(Records)
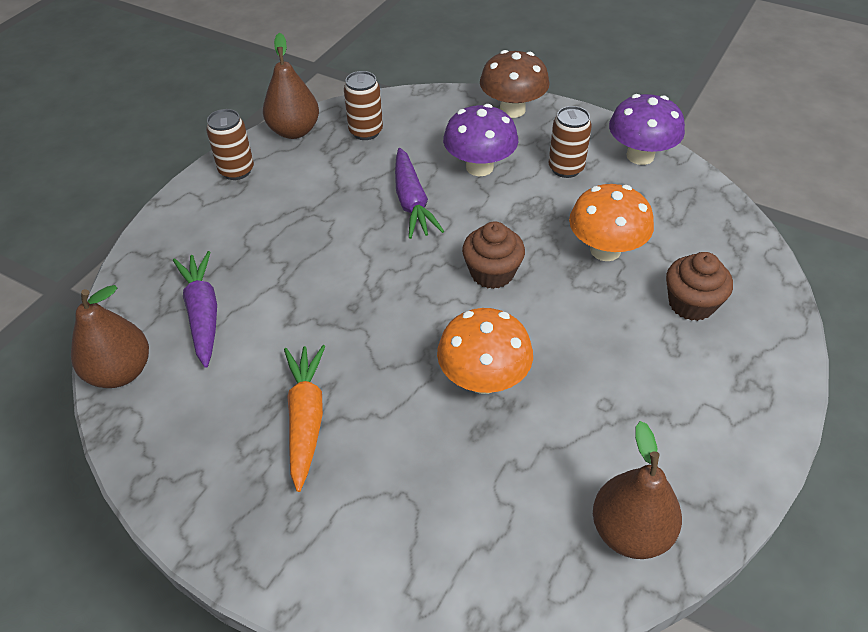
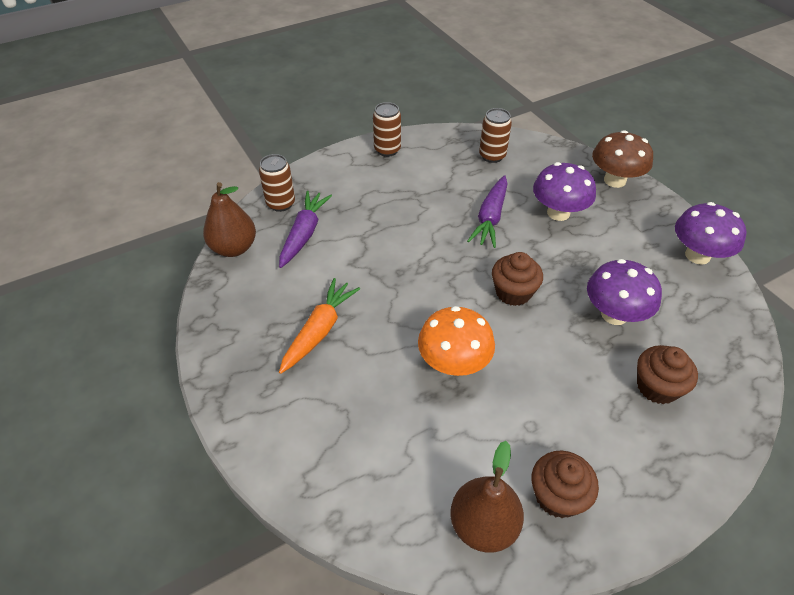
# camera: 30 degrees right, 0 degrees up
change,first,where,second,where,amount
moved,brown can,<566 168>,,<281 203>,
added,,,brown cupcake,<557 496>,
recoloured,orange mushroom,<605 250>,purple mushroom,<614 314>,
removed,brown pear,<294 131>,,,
(End Records)
(Records)
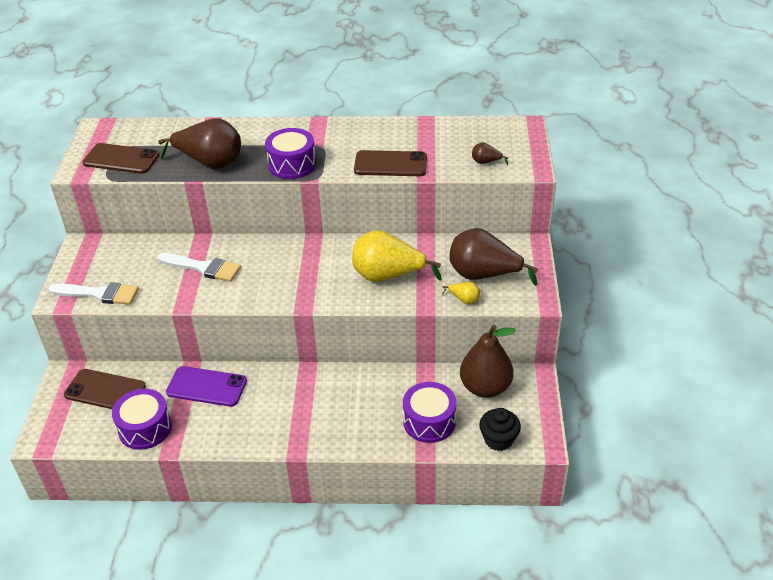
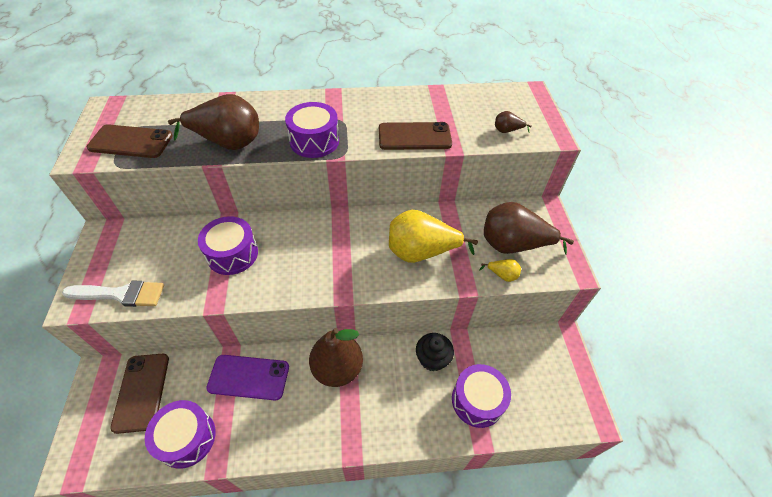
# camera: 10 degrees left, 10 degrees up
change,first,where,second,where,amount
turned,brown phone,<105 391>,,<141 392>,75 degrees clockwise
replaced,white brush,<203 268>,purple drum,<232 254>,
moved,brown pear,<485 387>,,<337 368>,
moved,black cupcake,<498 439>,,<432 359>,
(End Records)
§ Problem to solve
Task for the records above: copy every line in which the word "degrees" occurs.

§ Written reply
# camera: 30 degrees right, 0 degrees up
# camera: 10 degrees left, 10 degrees up
turned,brown phone,<105 391>,,<141 392>,75 degrees clockwise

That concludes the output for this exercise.